↓
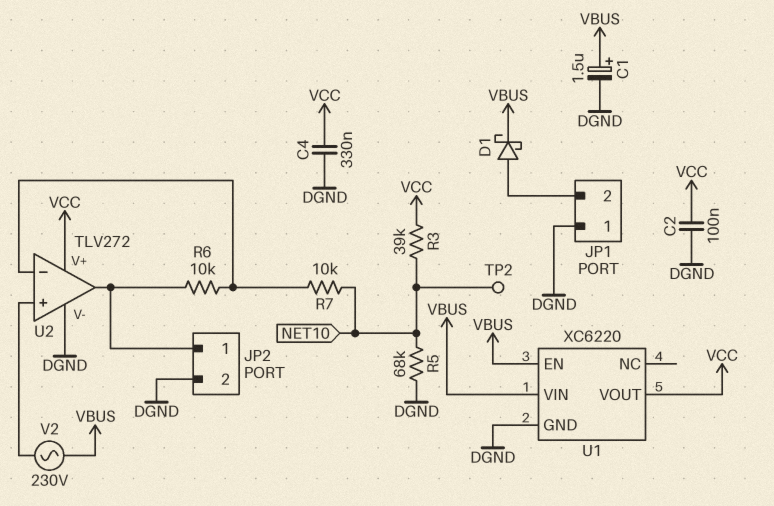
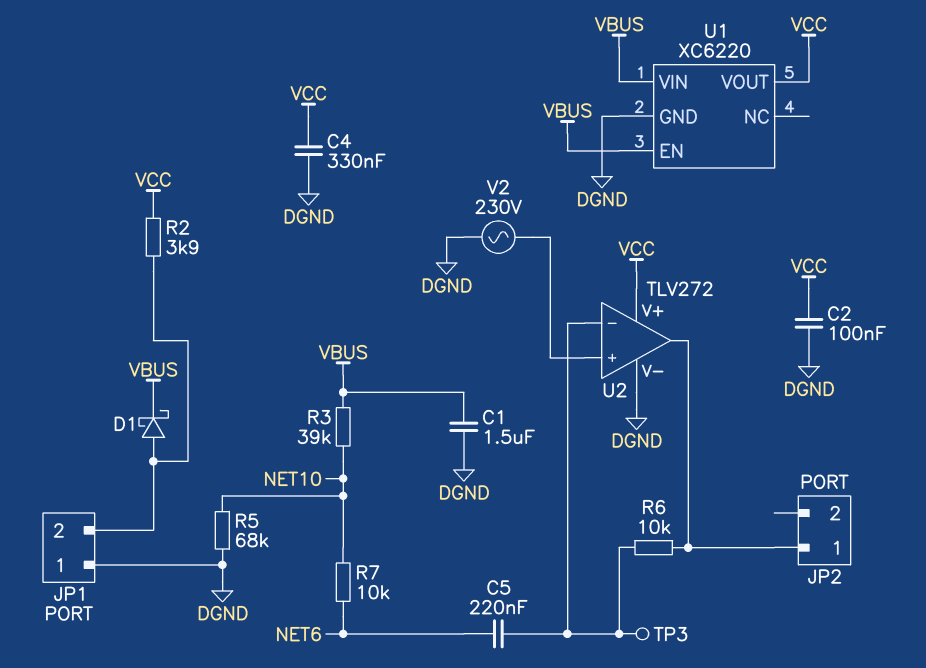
C1: 1.5uF (plus VBUS, minus DGND) -> 1.5uF (DGND, VBUS)
C5: none -> 220nF (NET6, U2/in-)
JP2 pin 2: DGND -> none
R2: none -> 3.9k (JP1/2, VCC)
R3: 39k (NET10, VCC) -> 39k (NET10, VBUS)
R7: 10k (NET10, U2/in-) -> 10k (NET6, NET10)
TP2: test point (NET10) -> none
TP3: none -> test point (U2/in-)
V2: AC 230V (U2/in+, VBUS) -> AC 230V (DGND, U2/in+)

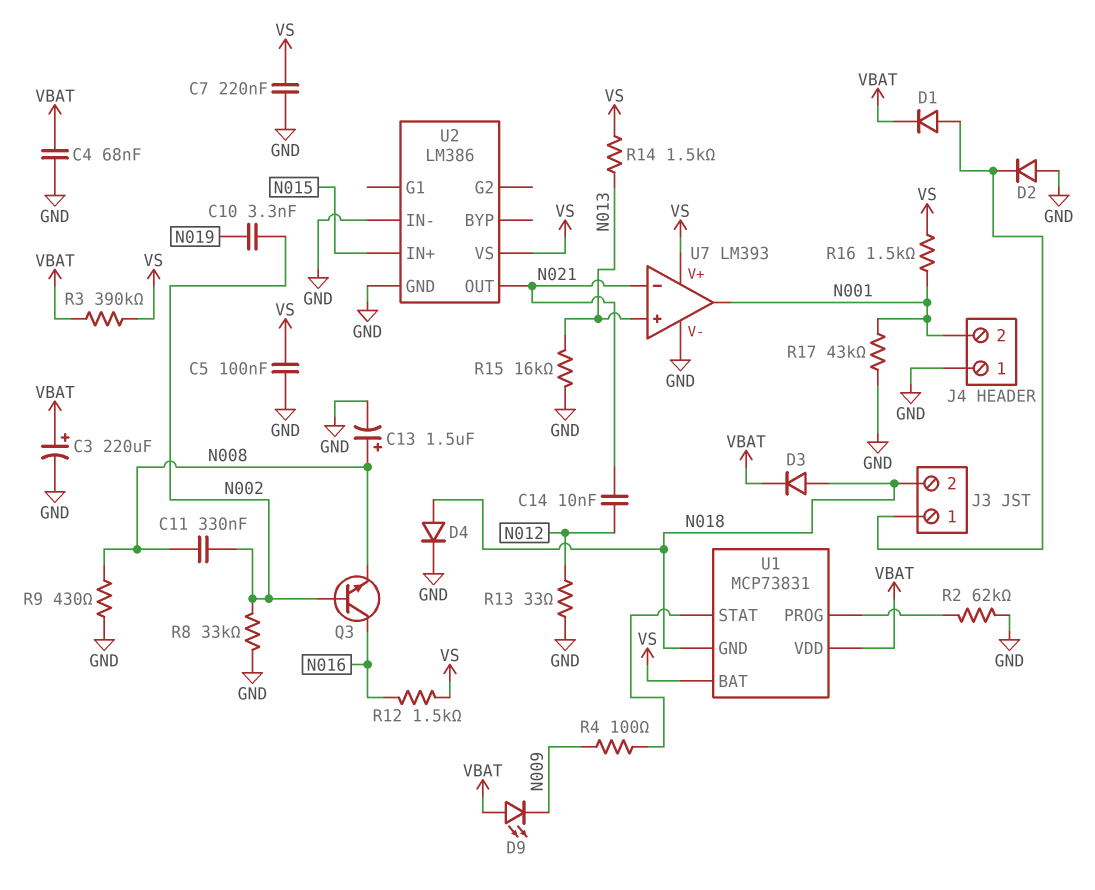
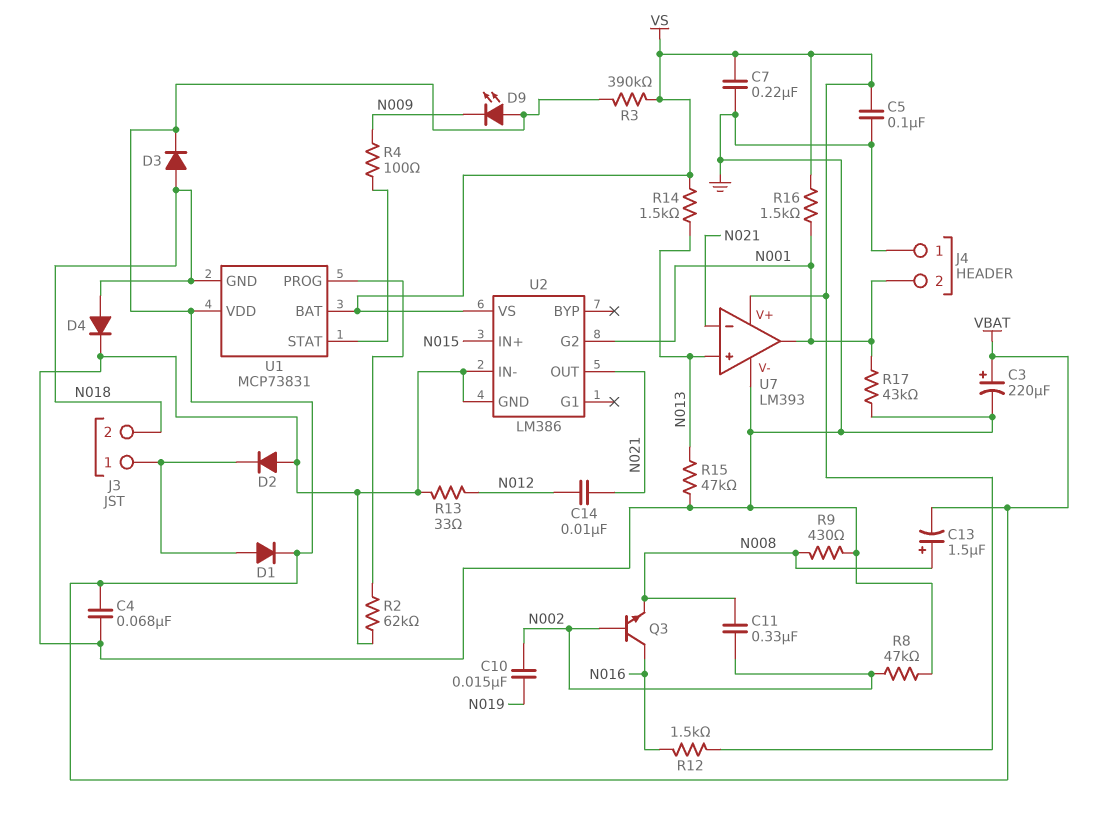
C10: 3.3nF (N002, N019) -> 15nF (N002, N019)
C13: 1.5uF (plus N008, minus GND) -> 1.5uF (plus N008, minus VBAT)
R8: 33k (GND, N002) -> 47k (GND, N002)
R15: 16k (GND, N013) -> 47k (GND, N013)
U2 pin G2: none -> N001

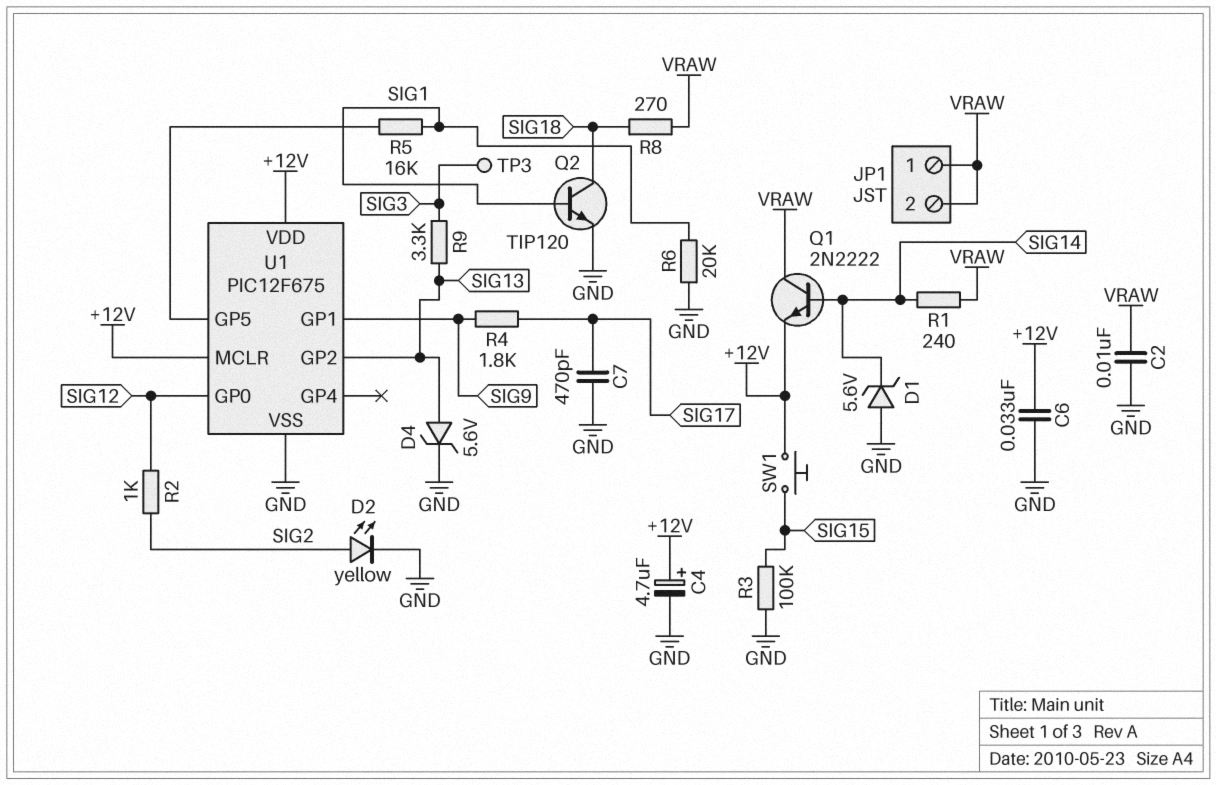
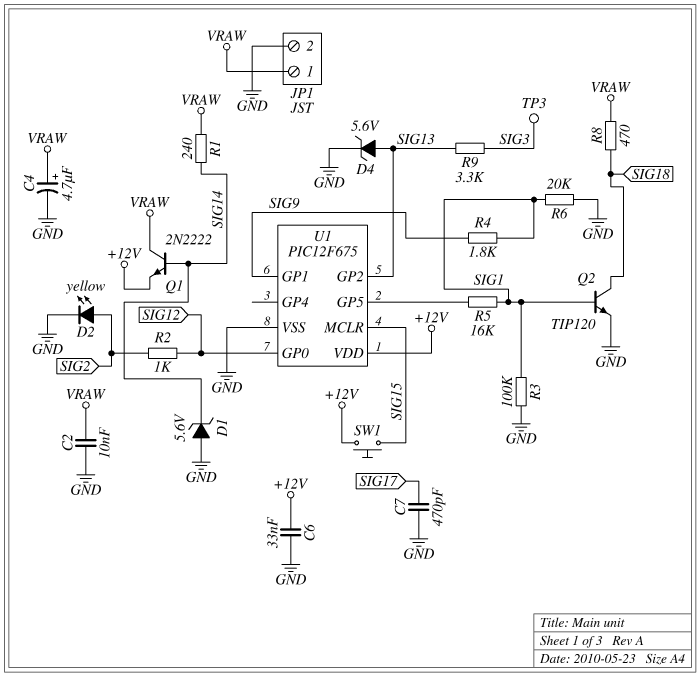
C4: 4.7uF (plus +12V, minus GND) -> 4.7uF (plus VRAW, minus GND)
JP1 pin 2: VRAW -> GND
R3: 100k (GND, SIG15) -> 100k (GND, SIG1)
R4: 1.8k (SIG9, SIG17) -> 1.8k (SIG1, SIG9)
R8: 270 (SIG18, VRAW) -> 470 (SIG18, VRAW)
U1 pin MCLR: +12V -> SIG15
↑
> About this exercise
Please copy the data above character for character, skipping any pictures.

> Exercise answer
C1: 1.5uF (plus VBUS, minus DGND) -> 1.5uF (DGND, VBUS)
C5: none -> 220nF (NET6, U2/in-)
JP2 pin 2: DGND -> none
R2: none -> 3.9k (JP1/2, VCC)
R3: 39k (NET10, VCC) -> 39k (NET10, VBUS)
R7: 10k (NET10, U2/in-) -> 10k (NET6, NET10)
TP2: test point (NET10) -> none
TP3: none -> test point (U2/in-)
V2: AC 230V (U2/in+, VBUS) -> AC 230V (DGND, U2/in+)

C10: 3.3nF (N002, N019) -> 15nF (N002, N019)
C13: 1.5uF (plus N008, minus GND) -> 1.5uF (plus N008, minus VBAT)
R8: 33k (GND, N002) -> 47k (GND, N002)
R15: 16k (GND, N013) -> 47k (GND, N013)
U2 pin G2: none -> N001

C4: 4.7uF (plus +12V, minus GND) -> 4.7uF (plus VRAW, minus GND)
JP1 pin 2: VRAW -> GND
R3: 100k (GND, SIG15) -> 100k (GND, SIG1)
R4: 1.8k (SIG9, SIG17) -> 1.8k (SIG1, SIG9)
R8: 270 (SIG18, VRAW) -> 470 (SIG18, VRAW)
U1 pin MCLR: +12V -> SIG15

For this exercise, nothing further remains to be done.